START Source material

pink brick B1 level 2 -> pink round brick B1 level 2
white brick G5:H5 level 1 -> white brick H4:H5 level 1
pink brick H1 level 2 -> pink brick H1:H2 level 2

END Source material

Exercise requirements> Go to the line containing "white brick G5:H5" in the listing. Print it and every line through the last one, exactly and with nothing more.

Expected output>
white brick G5:H5 level 1 -> white brick H4:H5 level 1
pink brick H1 level 2 -> pink brick H1:H2 level 2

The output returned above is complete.